Verbatim output required. Print the data in full.
____
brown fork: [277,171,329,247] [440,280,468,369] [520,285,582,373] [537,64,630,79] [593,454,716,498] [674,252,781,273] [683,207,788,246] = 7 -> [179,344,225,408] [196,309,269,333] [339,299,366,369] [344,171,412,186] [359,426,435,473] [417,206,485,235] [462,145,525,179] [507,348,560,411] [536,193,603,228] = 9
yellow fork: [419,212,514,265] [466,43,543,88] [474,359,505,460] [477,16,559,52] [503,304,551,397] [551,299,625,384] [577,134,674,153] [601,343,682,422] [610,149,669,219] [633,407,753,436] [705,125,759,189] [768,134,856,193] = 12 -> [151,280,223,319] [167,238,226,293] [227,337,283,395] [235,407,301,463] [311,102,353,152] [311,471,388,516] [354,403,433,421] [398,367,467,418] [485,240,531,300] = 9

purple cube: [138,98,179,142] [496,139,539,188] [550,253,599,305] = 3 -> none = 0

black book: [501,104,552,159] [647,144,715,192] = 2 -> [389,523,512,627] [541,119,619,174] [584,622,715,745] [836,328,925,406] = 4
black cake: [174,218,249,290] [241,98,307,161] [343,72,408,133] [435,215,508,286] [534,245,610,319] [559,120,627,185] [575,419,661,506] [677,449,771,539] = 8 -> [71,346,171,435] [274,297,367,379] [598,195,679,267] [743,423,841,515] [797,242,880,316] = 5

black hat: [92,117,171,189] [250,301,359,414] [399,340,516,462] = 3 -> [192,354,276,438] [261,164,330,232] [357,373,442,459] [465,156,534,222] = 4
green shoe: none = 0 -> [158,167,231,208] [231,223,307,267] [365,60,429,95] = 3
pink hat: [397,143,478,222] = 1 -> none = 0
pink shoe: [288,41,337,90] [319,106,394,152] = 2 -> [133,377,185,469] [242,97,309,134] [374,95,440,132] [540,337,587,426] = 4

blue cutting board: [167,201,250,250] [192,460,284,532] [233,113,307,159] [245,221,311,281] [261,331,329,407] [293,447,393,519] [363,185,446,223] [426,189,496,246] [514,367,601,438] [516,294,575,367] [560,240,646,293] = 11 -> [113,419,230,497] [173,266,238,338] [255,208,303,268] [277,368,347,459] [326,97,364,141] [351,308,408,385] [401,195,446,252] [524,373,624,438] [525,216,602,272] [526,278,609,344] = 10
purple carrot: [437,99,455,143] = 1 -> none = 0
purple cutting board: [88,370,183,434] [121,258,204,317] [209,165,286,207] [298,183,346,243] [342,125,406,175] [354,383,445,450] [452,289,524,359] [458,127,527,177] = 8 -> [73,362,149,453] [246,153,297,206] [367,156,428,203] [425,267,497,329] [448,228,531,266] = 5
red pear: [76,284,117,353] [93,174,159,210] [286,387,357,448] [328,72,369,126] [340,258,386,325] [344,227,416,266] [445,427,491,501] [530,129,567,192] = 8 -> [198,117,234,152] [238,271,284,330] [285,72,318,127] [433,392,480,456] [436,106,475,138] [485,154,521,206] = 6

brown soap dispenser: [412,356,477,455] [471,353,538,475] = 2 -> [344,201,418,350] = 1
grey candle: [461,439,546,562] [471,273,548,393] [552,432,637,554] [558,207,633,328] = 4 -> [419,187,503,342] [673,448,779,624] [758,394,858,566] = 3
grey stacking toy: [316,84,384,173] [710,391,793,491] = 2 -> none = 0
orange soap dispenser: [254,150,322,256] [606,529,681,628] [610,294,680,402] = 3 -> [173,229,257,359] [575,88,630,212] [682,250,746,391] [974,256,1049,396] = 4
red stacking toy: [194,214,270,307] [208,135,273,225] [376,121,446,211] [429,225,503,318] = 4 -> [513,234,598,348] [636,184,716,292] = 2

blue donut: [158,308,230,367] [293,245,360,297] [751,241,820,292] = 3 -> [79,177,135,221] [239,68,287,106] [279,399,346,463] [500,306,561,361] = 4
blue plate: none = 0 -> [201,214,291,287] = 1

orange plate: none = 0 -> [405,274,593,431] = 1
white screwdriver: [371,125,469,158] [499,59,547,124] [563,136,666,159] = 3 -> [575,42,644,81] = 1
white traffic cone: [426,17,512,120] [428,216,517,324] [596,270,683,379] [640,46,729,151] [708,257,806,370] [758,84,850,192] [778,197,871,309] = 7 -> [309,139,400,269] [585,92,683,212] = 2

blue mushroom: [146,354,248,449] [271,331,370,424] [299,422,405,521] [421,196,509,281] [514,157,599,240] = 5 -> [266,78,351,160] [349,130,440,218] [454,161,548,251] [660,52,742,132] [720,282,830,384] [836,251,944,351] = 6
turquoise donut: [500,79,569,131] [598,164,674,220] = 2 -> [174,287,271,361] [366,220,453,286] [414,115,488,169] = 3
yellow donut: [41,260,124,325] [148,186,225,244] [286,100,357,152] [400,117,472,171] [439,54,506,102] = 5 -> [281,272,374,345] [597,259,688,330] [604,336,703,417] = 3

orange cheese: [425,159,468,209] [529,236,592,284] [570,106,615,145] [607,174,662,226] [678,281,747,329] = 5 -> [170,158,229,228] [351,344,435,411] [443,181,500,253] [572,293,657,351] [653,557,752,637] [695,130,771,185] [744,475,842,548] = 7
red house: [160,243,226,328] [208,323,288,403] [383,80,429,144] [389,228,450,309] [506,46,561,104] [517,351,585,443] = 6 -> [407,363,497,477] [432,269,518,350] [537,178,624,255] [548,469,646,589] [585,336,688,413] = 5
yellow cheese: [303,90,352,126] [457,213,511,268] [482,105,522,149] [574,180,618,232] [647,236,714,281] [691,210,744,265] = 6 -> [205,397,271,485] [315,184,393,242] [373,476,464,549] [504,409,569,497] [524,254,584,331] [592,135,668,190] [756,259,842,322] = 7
____
§ **Task answer**
brown fork: [277,171,329,247] [440,280,468,369] [520,285,582,373] [537,64,630,79] [593,454,716,498] [674,252,781,273] [683,207,788,246] = 7 -> [179,344,225,408] [196,309,269,333] [339,299,366,369] [344,171,412,186] [359,426,435,473] [417,206,485,235] [462,145,525,179] [507,348,560,411] [536,193,603,228] = 9
yellow fork: [419,212,514,265] [466,43,543,88] [474,359,505,460] [477,16,559,52] [503,304,551,397] [551,299,625,384] [577,134,674,153] [601,343,682,422] [610,149,669,219] [633,407,753,436] [705,125,759,189] [768,134,856,193] = 12 -> [151,280,223,319] [167,238,226,293] [227,337,283,395] [235,407,301,463] [311,102,353,152] [311,471,388,516] [354,403,433,421] [398,367,467,418] [485,240,531,300] = 9

purple cube: [138,98,179,142] [496,139,539,188] [550,253,599,305] = 3 -> none = 0

black book: [501,104,552,159] [647,144,715,192] = 2 -> [389,523,512,627] [541,119,619,174] [584,622,715,745] [836,328,925,406] = 4
black cake: [174,218,249,290] [241,98,307,161] [343,72,408,133] [435,215,508,286] [534,245,610,319] [559,120,627,185] [575,419,661,506] [677,449,771,539] = 8 -> [71,346,171,435] [274,297,367,379] [598,195,679,267] [743,423,841,515] [797,242,880,316] = 5

black hat: [92,117,171,189] [250,301,359,414] [399,340,516,462] = 3 -> [192,354,276,438] [261,164,330,232] [357,373,442,459] [465,156,534,222] = 4
green shoe: none = 0 -> [158,167,231,208] [231,223,307,267] [365,60,429,95] = 3
pink hat: [397,143,478,222] = 1 -> none = 0
pink shoe: [288,41,337,90] [319,106,394,152] = 2 -> [133,377,185,469] [242,97,309,134] [374,95,440,132] [540,337,587,426] = 4

blue cutting board: [167,201,250,250] [192,460,284,532] [233,113,307,159] [245,221,311,281] [261,331,329,407] [293,447,393,519] [363,185,446,223] [426,189,496,246] [514,367,601,438] [516,294,575,367] [560,240,646,293] = 11 -> [113,419,230,497] [173,266,238,338] [255,208,303,268] [277,368,347,459] [326,97,364,141] [351,308,408,385] [401,195,446,252] [524,373,624,438] [525,216,602,272] [526,278,609,344] = 10
purple carrot: [437,99,455,143] = 1 -> none = 0
purple cutting board: [88,370,183,434] [121,258,204,317] [209,165,286,207] [298,183,346,243] [342,125,406,175] [354,383,445,450] [452,289,524,359] [458,127,527,177] = 8 -> [73,362,149,453] [246,153,297,206] [367,156,428,203] [425,267,497,329] [448,228,531,266] = 5
red pear: [76,284,117,353] [93,174,159,210] [286,387,357,448] [328,72,369,126] [340,258,386,325] [344,227,416,266] [445,427,491,501] [530,129,567,192] = 8 -> [198,117,234,152] [238,271,284,330] [285,72,318,127] [433,392,480,456] [436,106,475,138] [485,154,521,206] = 6

brown soap dispenser: [412,356,477,455] [471,353,538,475] = 2 -> [344,201,418,350] = 1
grey candle: [461,439,546,562] [471,273,548,393] [552,432,637,554] [558,207,633,328] = 4 -> [419,187,503,342] [673,448,779,624] [758,394,858,566] = 3
grey stacking toy: [316,84,384,173] [710,391,793,491] = 2 -> none = 0
orange soap dispenser: [254,150,322,256] [606,529,681,628] [610,294,680,402] = 3 -> [173,229,257,359] [575,88,630,212] [682,250,746,391] [974,256,1049,396] = 4
red stacking toy: [194,214,270,307] [208,135,273,225] [376,121,446,211] [429,225,503,318] = 4 -> [513,234,598,348] [636,184,716,292] = 2

blue donut: [158,308,230,367] [293,245,360,297] [751,241,820,292] = 3 -> [79,177,135,221] [239,68,287,106] [279,399,346,463] [500,306,561,361] = 4
blue plate: none = 0 -> [201,214,291,287] = 1

orange plate: none = 0 -> [405,274,593,431] = 1
white screwdriver: [371,125,469,158] [499,59,547,124] [563,136,666,159] = 3 -> [575,42,644,81] = 1
white traffic cone: [426,17,512,120] [428,216,517,324] [596,270,683,379] [640,46,729,151] [708,257,806,370] [758,84,850,192] [778,197,871,309] = 7 -> [309,139,400,269] [585,92,683,212] = 2

blue mushroom: [146,354,248,449] [271,331,370,424] [299,422,405,521] [421,196,509,281] [514,157,599,240] = 5 -> [266,78,351,160] [349,130,440,218] [454,161,548,251] [660,52,742,132] [720,282,830,384] [836,251,944,351] = 6
turquoise donut: [500,79,569,131] [598,164,674,220] = 2 -> [174,287,271,361] [366,220,453,286] [414,115,488,169] = 3
yellow donut: [41,260,124,325] [148,186,225,244] [286,100,357,152] [400,117,472,171] [439,54,506,102] = 5 -> [281,272,374,345] [597,259,688,330] [604,336,703,417] = 3

orange cheese: [425,159,468,209] [529,236,592,284] [570,106,615,145] [607,174,662,226] [678,281,747,329] = 5 -> [170,158,229,228] [351,344,435,411] [443,181,500,253] [572,293,657,351] [653,557,752,637] [695,130,771,185] [744,475,842,548] = 7
red house: [160,243,226,328] [208,323,288,403] [383,80,429,144] [389,228,450,309] [506,46,561,104] [517,351,585,443] = 6 -> [407,363,497,477] [432,269,518,350] [537,178,624,255] [548,469,646,589] [585,336,688,413] = 5
yellow cheese: [303,90,352,126] [457,213,511,268] [482,105,522,149] [574,180,618,232] [647,236,714,281] [691,210,744,265] = 6 -> [205,397,271,485] [315,184,393,242] [373,476,464,549] [504,409,569,497] [524,254,584,331] [592,135,668,190] [756,259,842,322] = 7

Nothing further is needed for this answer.